[Data excerpts]
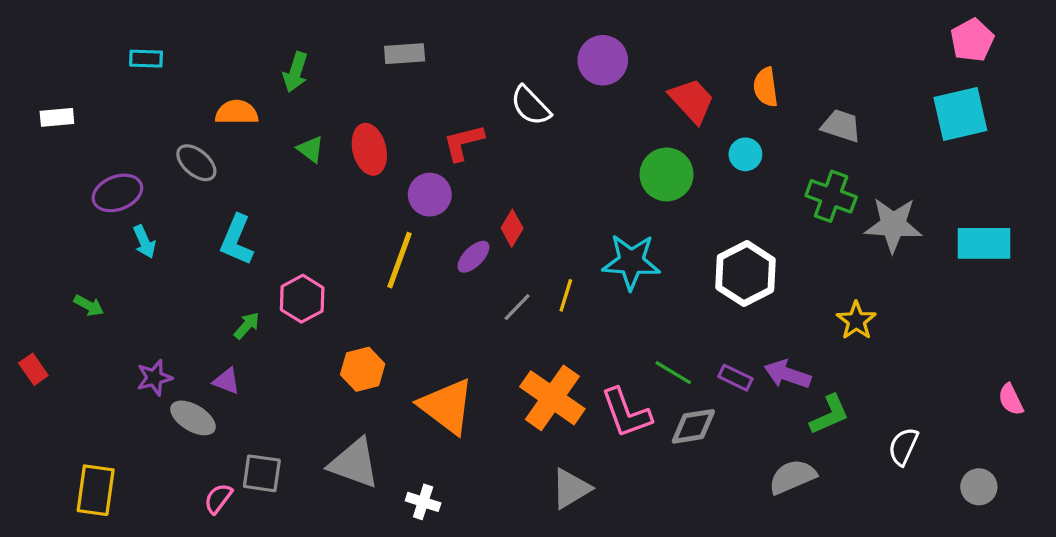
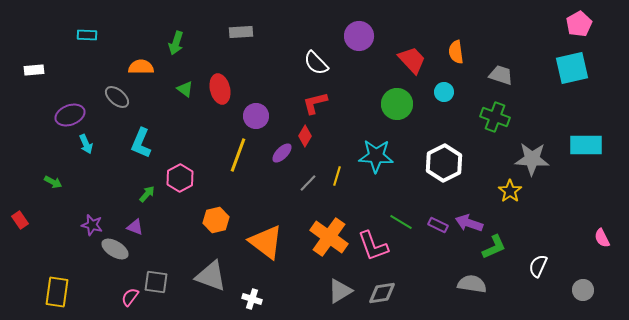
red L-shape: (463, 143) -> (315, 103), moved
gray star: (893, 225) -> (532, 159), moved
purple star: (154, 378) -> (92, 225), turned 30
gray diamond: (693, 426) -> (382, 293), moved
gray semicircle: (792, 477) -> (472, 284), turned 32

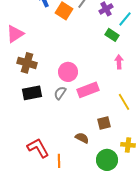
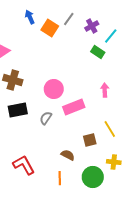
pink arrow: (119, 62) -> (105, 90), moved
gray semicircle: (60, 93) -> (46, 118), moved
yellow line: (124, 102) -> (110, 129), moved
orange line: (59, 161) -> (60, 178), moved

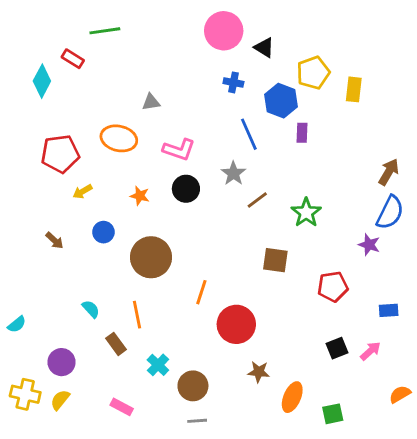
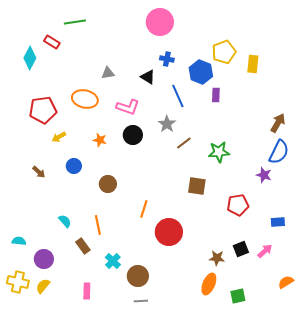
black triangle: (264, 48) -> (148, 77), moved
green star: (306, 213) -> (219, 152), turned 30
brown circle: (151, 257) -> (108, 184), size x0.6
cyan semicircle: (17, 324) -> (19, 241), moved, turned -136
brown star: (259, 372) -> (217, 258), moved
pink rectangle: (122, 407) -> (87, 291), turned 63

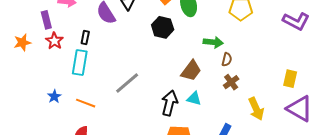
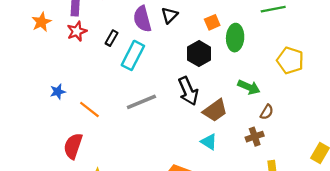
orange star: (22, 42) -> (41, 22), turned -30
brown semicircle: (227, 59) -> (267, 112), moved
cyan rectangle: (80, 63) -> (133, 55), moved
black arrow: (169, 103) -> (188, 91), moved, turned 125

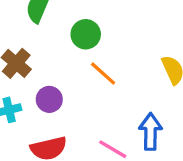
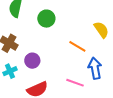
orange line: (103, 74) -> (77, 46), moved

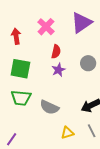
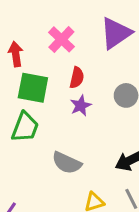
green square: (20, 69) -> (33, 88), moved
green trapezoid: (21, 98) -> (25, 127), moved, turned -75

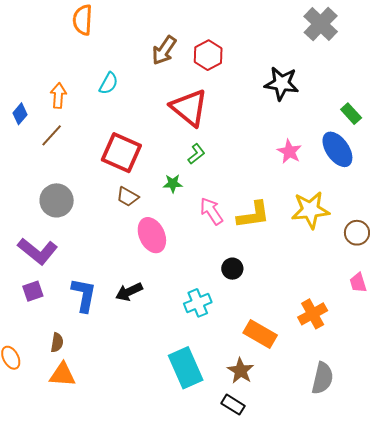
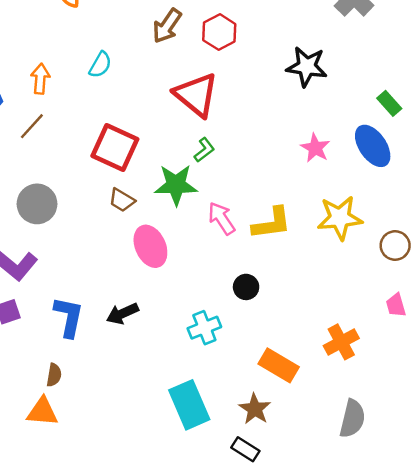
green star: (173, 183) -> (176, 185), size x1.8
brown semicircle: (57, 343) -> (54, 375), moved

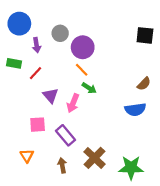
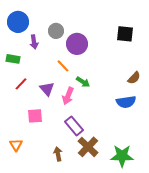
black square: (145, 35) -> (125, 34), moved
orange line: (82, 70) -> (63, 66), moved
red line: (35, 73) -> (21, 84), moved
purple rectangle: (66, 135) -> (74, 126), moved
orange triangle: (27, 156) -> (16, 145), moved

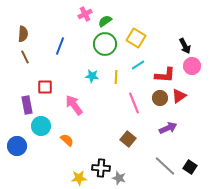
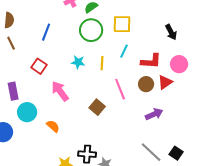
yellow square: (136, 38) -> (122, 24), turned -30
cyan line: (138, 65) -> (124, 51), turned -32
pink circle: (192, 66) -> (179, 64), moved
red square: (45, 87) -> (39, 66), moved, turned 35
brown square: (128, 139) -> (97, 107), moved

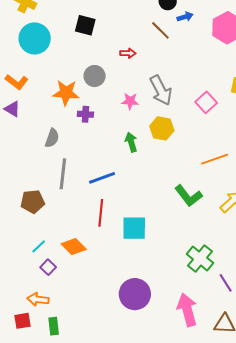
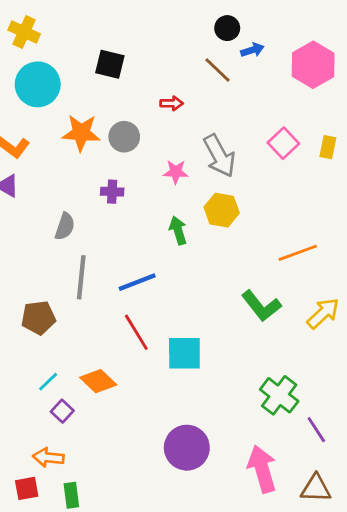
orange star: (66, 93) -> (81, 133), moved
pink square: (206, 102) -> (283, 143), moved
red line: (101, 213) -> (136, 332), turned -36

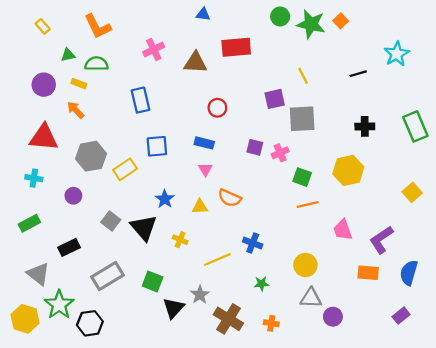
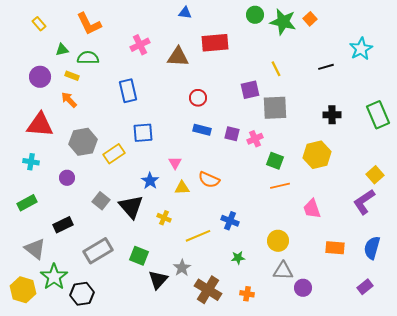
blue rectangle: (204, 143) -> (202, 130), moved
pink triangle: (205, 169) -> (175, 163), moved
purple L-shape: (381, 240) -> (364, 202), moved

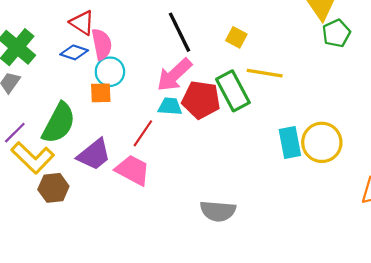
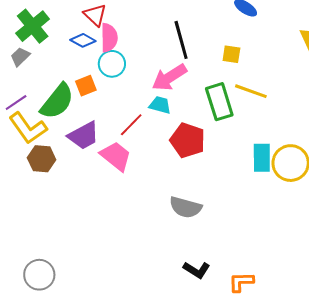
yellow square: (236, 37) -> (231, 54), turned -30
orange square: (101, 93) -> (86, 86), moved, turned -30
red pentagon: (201, 100) -> (188, 140), moved

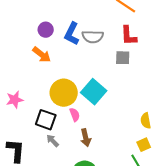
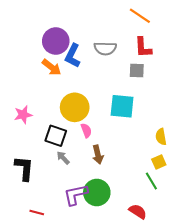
purple circle: (46, 30) -> (56, 41), size x1.6
blue L-shape: (72, 34) -> (73, 56), moved
cyan square: (94, 92) -> (122, 106), moved, turned -35

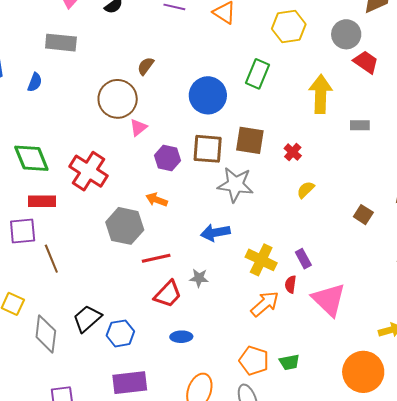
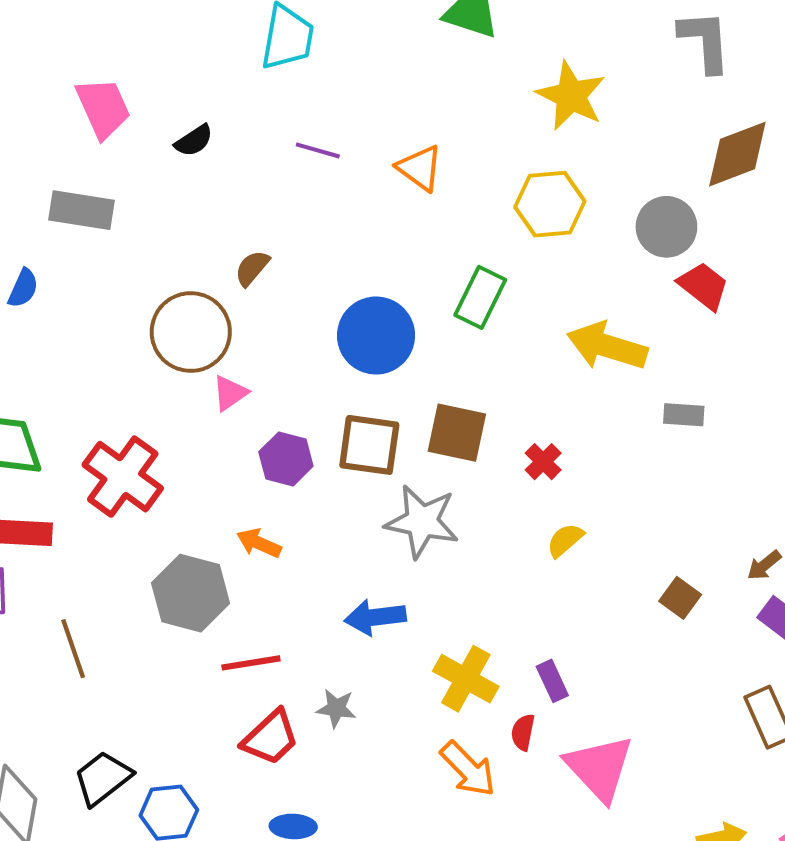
yellow arrow: (321, 94) -> (607, 346), turned -78
brown line: (51, 259) -> (73, 649), moved
orange arrow: (265, 304) -> (468, 769), turned 84

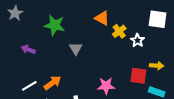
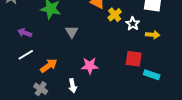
yellow arrow: (157, 66) -> (153, 35), moved
white line: (29, 86) -> (26, 55), moved
pink star: (106, 86) -> (90, 66), moved

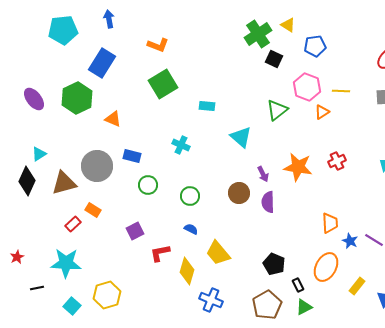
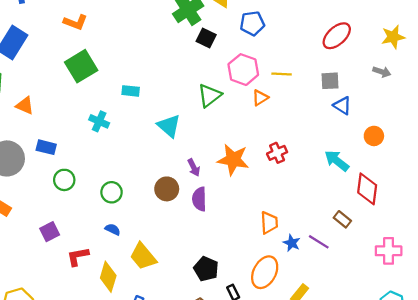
cyan cross: (181, 145) -> (99, 121), moved

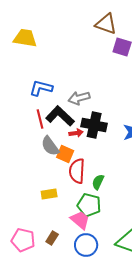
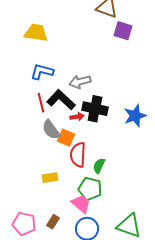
yellow trapezoid: (25, 38) -> (36, 33), moved

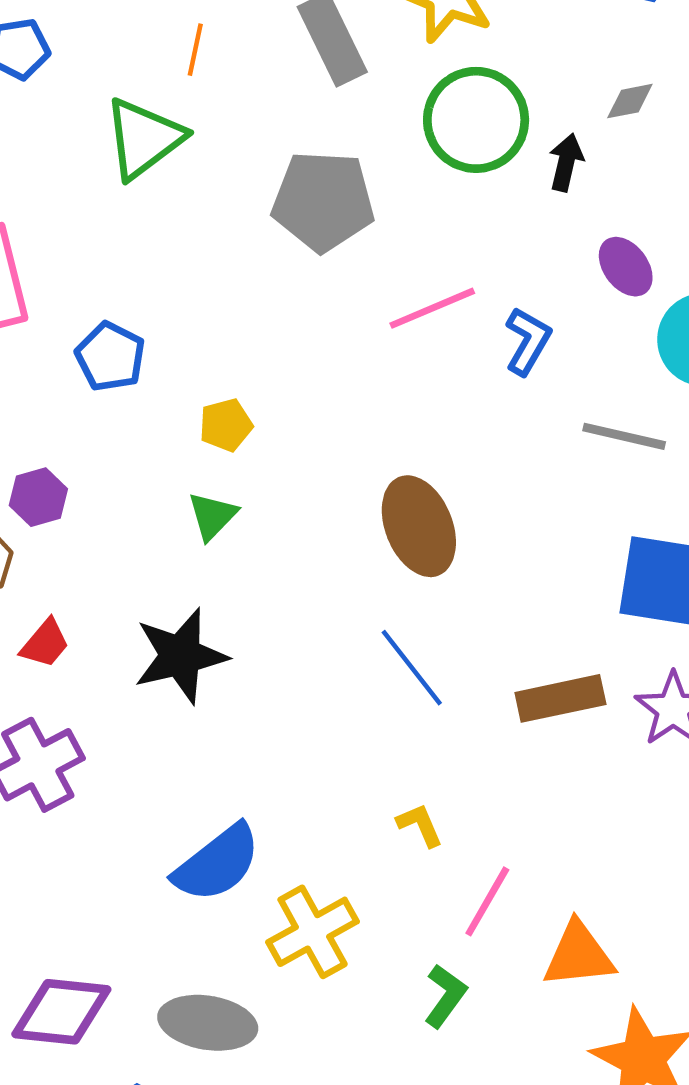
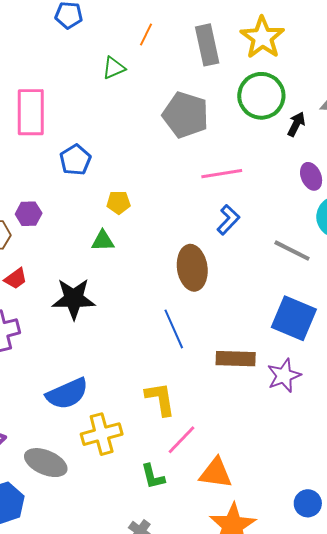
green triangle: (144, 138) -> (114, 68), size x0.6
blue L-shape: (528, 341) -> (228, 220), moved
green triangle: (212, 516) -> (103, 241), turned 30
yellow L-shape: (420, 825) -> (160, 399), size x1.6
green L-shape: (445, 996) -> (153, 477), turned 116

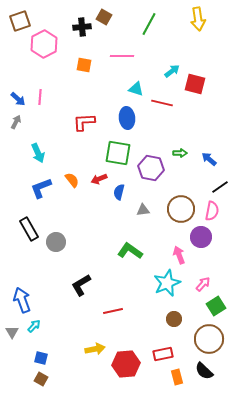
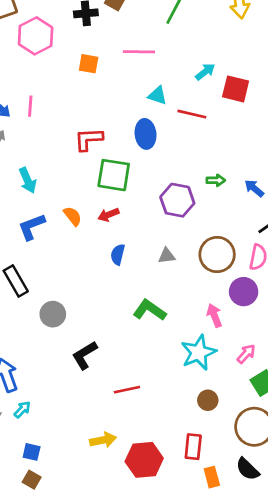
green square: (118, 153) -> (114, 175), moved
blue semicircle: (119, 192) -> (118, 255), moved
gray circle: (56, 242) -> (53, 314), moved
red rectangle: (163, 354) -> (193, 447), turned -72

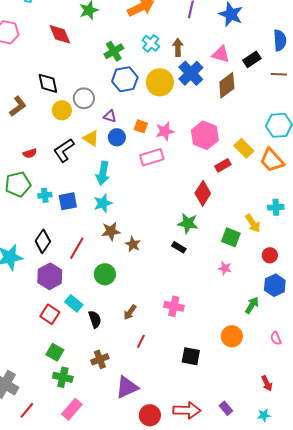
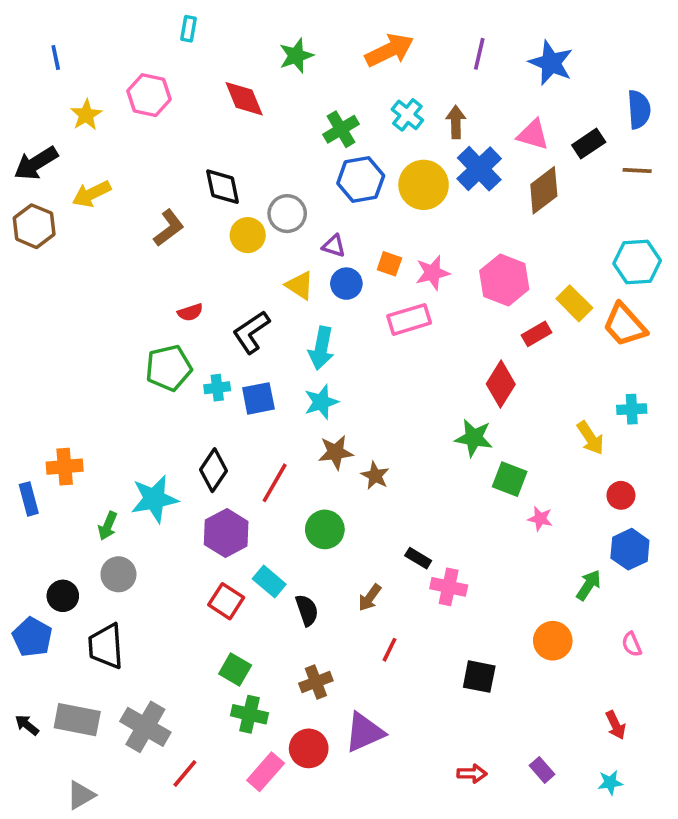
black L-shape: (64, 150) -> (251, 332), moved
green square: (231, 237) -> (510, 479), moved
black rectangle: (179, 247) -> (418, 558), moved
red arrow: (187, 410) -> (472, 774), size x0.6
red circle: (150, 415) -> (309, 748), moved

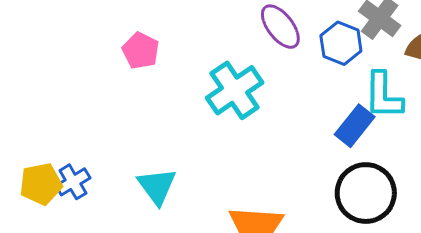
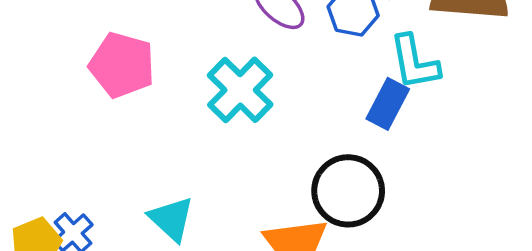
pink pentagon: (141, 51) -> (122, 65), size x1.5
black circle: (366, 193) -> (348, 191), moved

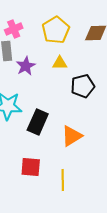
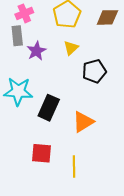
yellow triangle: (60, 63) -> (71, 48), turned -42

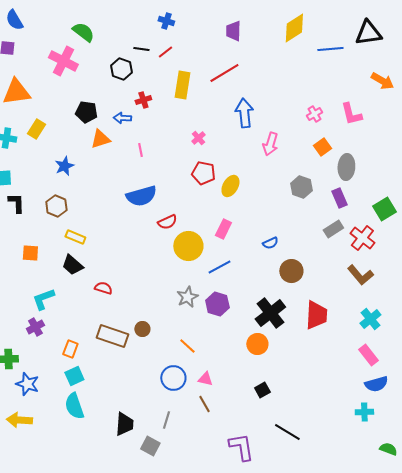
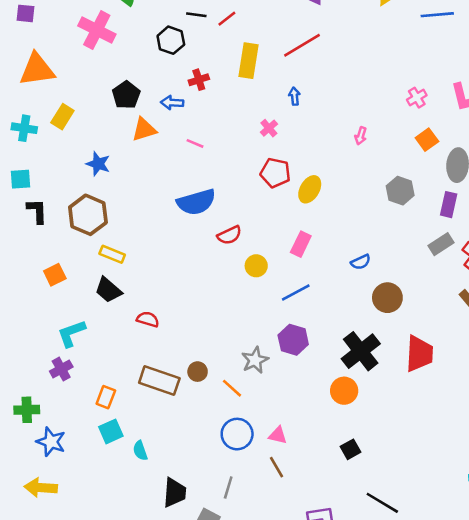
black pentagon: (86, 112) -> (126, 95), turned 30
blue arrow: (244, 113) -> (294, 96), moved, size x0.5
pink arrow: (270, 144) -> (361, 136), size x0.6
pink line: (140, 150) -> (195, 143), turned -56
blue star: (64, 166) -> (98, 164), turned -30
purple rectangle: (339, 198) -> (449, 205), turned 36
brown hexagon: (56, 206) -> (88, 215), size x1.4
yellow circle: (188, 246) -> (256, 266), size x0.6
orange square: (30, 253) -> (55, 275), turned -30
gray star: (187, 297) -> (255, 360), moved
orange line: (187, 346) -> (232, 388), moved
cyan semicircle: (74, 406) -> (140, 451), moved, size x0.6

● **Work order**: Pull out all lines of the data with the string "star".

● **The answer**:
gray star: (893, 225) -> (532, 159), moved
purple star: (154, 378) -> (92, 225), turned 30
green star: (306, 213) -> (219, 152), turned 30
brown star: (259, 372) -> (217, 258), moved
orange star: (22, 42) -> (41, 22), turned -30
green star: (173, 183) -> (176, 185), size x1.8
orange star: (66, 93) -> (81, 133), moved
pink star: (106, 86) -> (90, 66), moved
blue star: (64, 166) -> (98, 164), turned -30
gray star: (187, 297) -> (255, 360), moved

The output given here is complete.